Instructions to follow: Every line with the string "TRIG" should be copied from the data.

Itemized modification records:
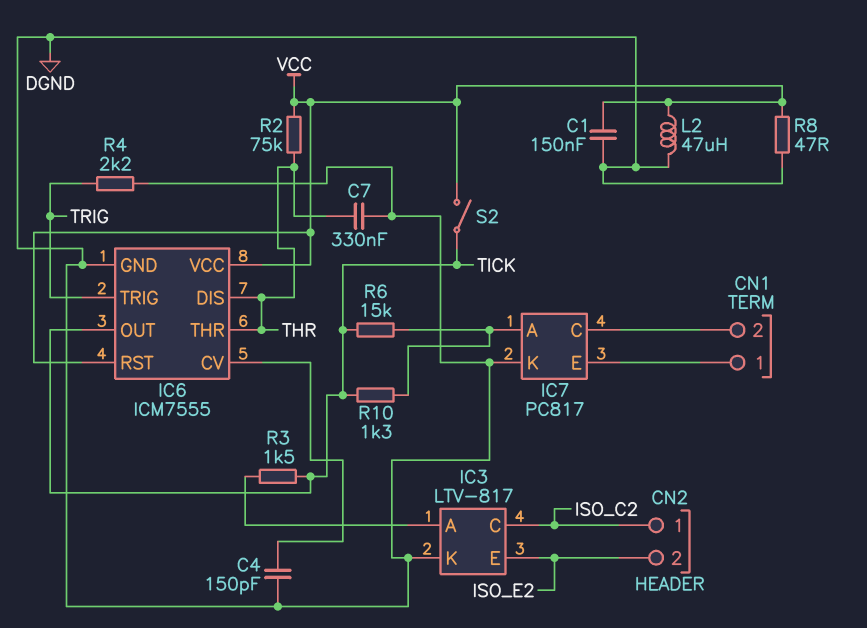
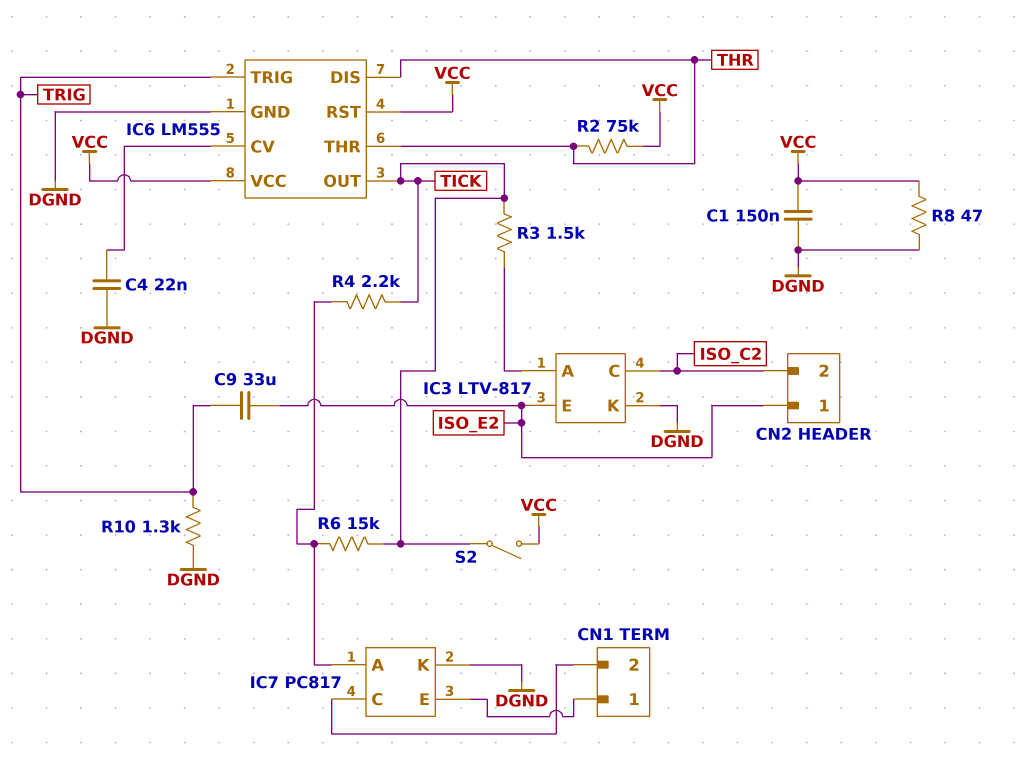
C4: 150pF (DGND, IC6/CV) -> 22nF (DGND, IC6/CV)
C7: 330nF (DGND, THR) -> none
C9: none -> 33uF (ISO_E2, TRIG)
CN2 pin 1: ISO_C2 -> ISO_E2
CN2 pin 2: ISO_E2 -> ISO_C2
IC6: ICM7555 -> LM555
L2: 47uH (DGND, VCC) -> none
R4: 2.2k (DGND, TRIG) -> 2.2k (IC7/A, TICK)
R10: 1.3k (IC7/A, TICK) -> 1.3k (DGND, TRIG)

Your solution:
C9: none -> 33uF (ISO_E2, TRIG)
R4: 2.2k (DGND, TRIG) -> 2.2k (IC7/A, TICK)
R10: 1.3k (IC7/A, TICK) -> 1.3k (DGND, TRIG)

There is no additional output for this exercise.